§ **ASSIGNMENT**
If a record contains a picture, leave the picture out and copy everything else exactly.

§ **RECORDS TO PROCESS**

--- --- ---

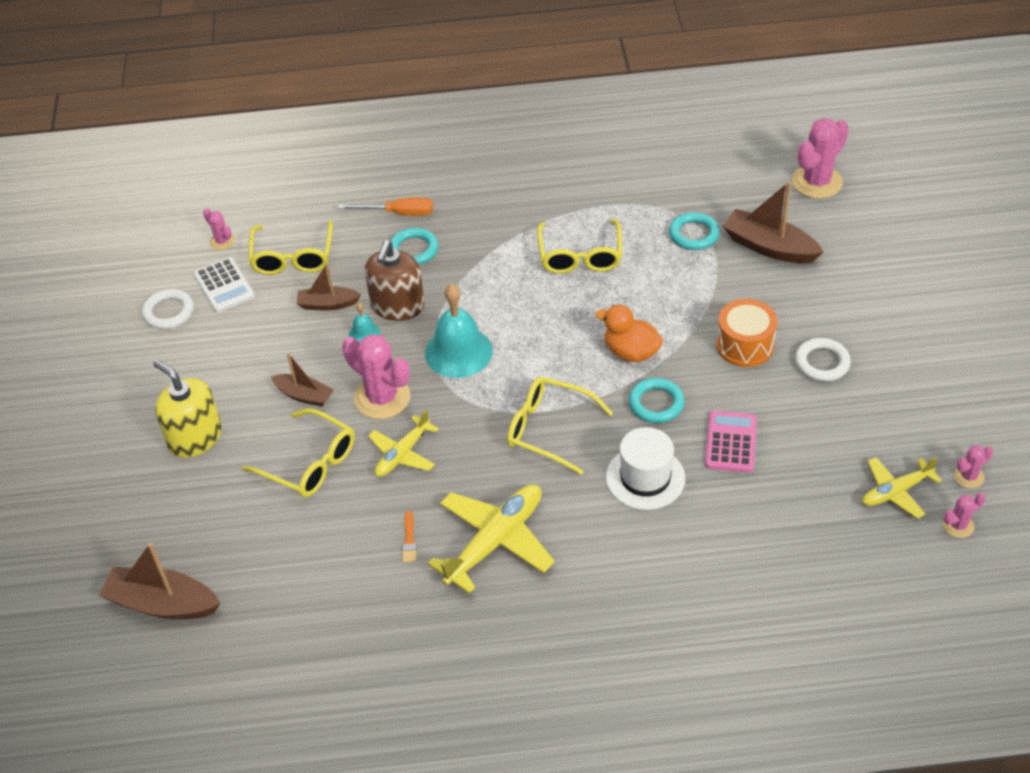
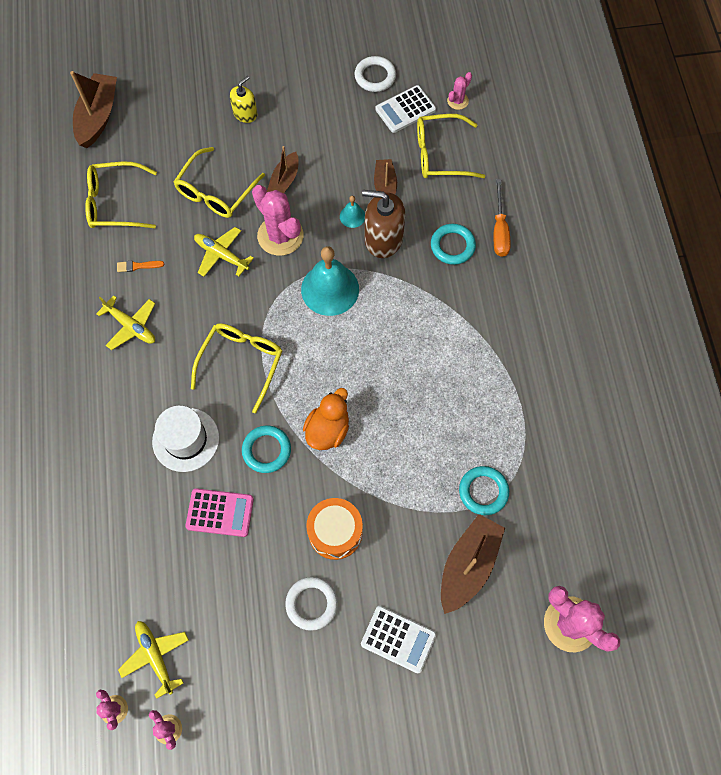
camera: 85 degrees right, 20 degrees up
(195, 437) = (245, 113): yellow soap dispenser -> yellow soap dispenser, size x0.60
(382, 398) = (280, 235): pink cactus -> pink cactus turned 75 degrees counterclockwise
(495, 541) = (131, 326): yellow plane -> yellow plane, size x0.61
(580, 256) = (449, 386): yellow glasses -> yellow glasses (115, 203)
(848, 298) = (398, 639): none -> white calculator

--- --- ---

§ **TASK SOLUTION**
camera: 85 degrees right, 20 degrees up
(195, 437) = (245, 113): yellow soap dispenser -> yellow soap dispenser, size x0.60
(382, 398) = (280, 235): pink cactus -> pink cactus turned 75 degrees counterclockwise
(495, 541) = (131, 326): yellow plane -> yellow plane, size x0.61
(580, 256) = (449, 386): yellow glasses -> yellow glasses (115, 203)
(848, 298) = (398, 639): none -> white calculator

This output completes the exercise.